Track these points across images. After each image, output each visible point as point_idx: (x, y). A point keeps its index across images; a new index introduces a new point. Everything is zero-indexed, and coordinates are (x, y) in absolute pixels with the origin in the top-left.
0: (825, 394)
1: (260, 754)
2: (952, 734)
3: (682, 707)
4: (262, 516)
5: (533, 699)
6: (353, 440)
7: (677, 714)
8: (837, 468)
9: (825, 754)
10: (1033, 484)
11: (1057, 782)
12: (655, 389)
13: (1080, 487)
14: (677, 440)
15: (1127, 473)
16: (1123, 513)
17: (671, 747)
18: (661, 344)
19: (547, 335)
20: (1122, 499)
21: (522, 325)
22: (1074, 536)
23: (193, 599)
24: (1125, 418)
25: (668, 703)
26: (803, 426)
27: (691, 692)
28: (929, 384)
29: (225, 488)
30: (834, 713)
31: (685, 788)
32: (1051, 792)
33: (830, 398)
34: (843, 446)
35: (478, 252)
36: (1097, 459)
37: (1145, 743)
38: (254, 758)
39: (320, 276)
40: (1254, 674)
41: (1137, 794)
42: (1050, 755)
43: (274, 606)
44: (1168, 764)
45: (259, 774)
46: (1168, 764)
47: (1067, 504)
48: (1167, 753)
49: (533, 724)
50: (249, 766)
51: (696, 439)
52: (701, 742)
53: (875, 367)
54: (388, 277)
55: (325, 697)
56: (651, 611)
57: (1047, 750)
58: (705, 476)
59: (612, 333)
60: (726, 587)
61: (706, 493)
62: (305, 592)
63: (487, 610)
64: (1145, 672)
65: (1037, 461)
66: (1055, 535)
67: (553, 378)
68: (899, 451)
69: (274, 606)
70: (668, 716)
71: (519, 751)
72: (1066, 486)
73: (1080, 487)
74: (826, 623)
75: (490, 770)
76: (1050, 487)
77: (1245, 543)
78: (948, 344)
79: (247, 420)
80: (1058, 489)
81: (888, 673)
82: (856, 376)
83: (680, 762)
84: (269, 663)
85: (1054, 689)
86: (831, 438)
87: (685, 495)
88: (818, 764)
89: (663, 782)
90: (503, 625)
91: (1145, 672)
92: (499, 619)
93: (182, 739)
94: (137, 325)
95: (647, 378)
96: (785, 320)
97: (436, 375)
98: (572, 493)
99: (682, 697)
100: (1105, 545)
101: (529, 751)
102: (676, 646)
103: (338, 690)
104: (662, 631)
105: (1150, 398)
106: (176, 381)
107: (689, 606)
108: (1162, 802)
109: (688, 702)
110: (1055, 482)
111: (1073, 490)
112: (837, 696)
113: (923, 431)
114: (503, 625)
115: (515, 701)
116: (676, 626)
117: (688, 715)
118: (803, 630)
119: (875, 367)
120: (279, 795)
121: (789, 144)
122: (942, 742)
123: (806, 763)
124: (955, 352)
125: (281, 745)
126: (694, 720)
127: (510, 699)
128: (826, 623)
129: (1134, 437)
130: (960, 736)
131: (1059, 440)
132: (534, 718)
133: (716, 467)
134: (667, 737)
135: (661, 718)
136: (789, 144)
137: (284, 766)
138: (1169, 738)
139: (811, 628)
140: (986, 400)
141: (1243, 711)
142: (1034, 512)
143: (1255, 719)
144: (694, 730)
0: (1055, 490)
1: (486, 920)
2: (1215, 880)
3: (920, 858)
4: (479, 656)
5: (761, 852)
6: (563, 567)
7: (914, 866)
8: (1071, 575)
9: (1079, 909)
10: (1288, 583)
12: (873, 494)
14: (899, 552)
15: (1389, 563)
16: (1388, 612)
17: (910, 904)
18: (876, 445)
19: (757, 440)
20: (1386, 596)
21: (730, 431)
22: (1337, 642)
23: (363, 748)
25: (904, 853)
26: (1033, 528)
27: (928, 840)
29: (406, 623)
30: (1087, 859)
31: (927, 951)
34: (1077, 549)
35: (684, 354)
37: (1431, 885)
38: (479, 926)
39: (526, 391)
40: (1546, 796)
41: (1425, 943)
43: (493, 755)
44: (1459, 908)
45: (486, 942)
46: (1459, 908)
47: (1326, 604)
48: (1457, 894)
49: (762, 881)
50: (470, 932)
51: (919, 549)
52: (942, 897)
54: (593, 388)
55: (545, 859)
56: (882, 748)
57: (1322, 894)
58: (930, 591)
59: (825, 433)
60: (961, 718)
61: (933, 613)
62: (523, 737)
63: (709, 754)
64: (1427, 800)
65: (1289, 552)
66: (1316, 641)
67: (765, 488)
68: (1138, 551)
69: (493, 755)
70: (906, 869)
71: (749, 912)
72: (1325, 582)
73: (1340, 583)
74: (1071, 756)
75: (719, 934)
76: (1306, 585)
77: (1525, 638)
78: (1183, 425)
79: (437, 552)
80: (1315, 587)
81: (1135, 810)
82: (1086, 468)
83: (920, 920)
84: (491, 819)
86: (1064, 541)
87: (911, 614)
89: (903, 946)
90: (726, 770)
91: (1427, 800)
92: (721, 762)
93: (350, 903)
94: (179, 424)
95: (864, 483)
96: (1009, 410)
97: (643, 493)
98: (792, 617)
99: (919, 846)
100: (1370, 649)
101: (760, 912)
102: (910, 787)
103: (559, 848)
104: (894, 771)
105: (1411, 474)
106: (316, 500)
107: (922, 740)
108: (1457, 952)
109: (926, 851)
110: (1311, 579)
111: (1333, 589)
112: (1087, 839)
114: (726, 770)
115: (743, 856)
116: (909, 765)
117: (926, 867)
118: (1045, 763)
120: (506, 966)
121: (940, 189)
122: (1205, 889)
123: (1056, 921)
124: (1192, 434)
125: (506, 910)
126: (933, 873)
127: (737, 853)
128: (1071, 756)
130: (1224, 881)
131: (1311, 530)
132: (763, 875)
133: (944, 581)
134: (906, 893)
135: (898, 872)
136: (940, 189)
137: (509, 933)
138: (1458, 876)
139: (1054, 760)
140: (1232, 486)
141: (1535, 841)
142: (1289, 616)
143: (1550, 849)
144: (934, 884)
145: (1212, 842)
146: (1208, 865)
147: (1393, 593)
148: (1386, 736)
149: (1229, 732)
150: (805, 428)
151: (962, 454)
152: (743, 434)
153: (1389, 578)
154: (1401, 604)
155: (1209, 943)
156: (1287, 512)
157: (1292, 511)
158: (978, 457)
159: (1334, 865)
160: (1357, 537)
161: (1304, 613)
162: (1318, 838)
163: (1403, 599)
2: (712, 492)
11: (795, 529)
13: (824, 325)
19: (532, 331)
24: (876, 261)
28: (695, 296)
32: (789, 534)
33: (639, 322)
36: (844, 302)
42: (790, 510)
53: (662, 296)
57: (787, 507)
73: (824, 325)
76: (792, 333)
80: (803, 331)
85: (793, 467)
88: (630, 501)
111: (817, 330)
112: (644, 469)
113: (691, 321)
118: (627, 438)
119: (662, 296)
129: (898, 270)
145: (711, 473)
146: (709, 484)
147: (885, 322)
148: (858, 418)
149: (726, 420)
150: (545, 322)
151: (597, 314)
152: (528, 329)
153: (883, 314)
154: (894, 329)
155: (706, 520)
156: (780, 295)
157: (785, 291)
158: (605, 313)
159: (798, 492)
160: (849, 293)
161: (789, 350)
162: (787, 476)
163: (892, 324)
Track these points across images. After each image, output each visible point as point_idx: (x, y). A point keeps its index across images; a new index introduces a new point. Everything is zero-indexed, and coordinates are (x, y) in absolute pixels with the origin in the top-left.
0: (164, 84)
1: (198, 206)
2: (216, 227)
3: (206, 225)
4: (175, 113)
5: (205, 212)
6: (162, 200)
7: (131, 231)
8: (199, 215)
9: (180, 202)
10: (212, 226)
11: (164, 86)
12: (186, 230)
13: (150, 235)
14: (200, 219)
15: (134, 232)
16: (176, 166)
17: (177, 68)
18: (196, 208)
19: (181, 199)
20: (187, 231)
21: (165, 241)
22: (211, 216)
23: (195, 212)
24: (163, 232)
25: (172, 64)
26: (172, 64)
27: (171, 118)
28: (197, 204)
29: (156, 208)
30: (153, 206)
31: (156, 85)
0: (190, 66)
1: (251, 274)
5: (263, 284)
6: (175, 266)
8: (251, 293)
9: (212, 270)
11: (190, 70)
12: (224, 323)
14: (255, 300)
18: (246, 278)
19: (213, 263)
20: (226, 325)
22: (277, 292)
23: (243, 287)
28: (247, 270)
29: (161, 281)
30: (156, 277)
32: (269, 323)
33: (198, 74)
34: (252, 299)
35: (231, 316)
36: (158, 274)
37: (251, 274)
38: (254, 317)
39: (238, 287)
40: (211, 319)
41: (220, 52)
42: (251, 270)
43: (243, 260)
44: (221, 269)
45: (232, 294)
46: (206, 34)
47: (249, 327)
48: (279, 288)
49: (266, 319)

» **EXERCISE INSTRUCTIONS**
Arrange the lines from the very first line of the items through the line containing "19: (547, 335)" as a JSON list of strings, one string per line, with blank lines left out.

» **RESULT BELOW**
[
  "Track these points across images. After each image, output each visible point as point_idx: (x, y). A point keeps its index across images; a new index introduces a new point. Everything is zero-indexed, and coordinates are (x, y) in absolute pixels with the origin in the top-left.",
  "0: (825, 394)",
  "1: (260, 754)",
  "2: (952, 734)",
  "3: (682, 707)",
  "4: (262, 516)",
  "5: (533, 699)",
  "6: (353, 440)",
  "7: (677, 714)",
  "8: (837, 468)",
  "9: (825, 754)",
  "10: (1033, 484)",
  "11: (1057, 782)",
  "12: (655, 389)",
  "13: (1080, 487)",
  "14: (677, 440)",
  "15: (1127, 473)",
  "16: (1123, 513)",
  "17: (671, 747)",
  "18: (661, 344)",
  "19: (547, 335)"
]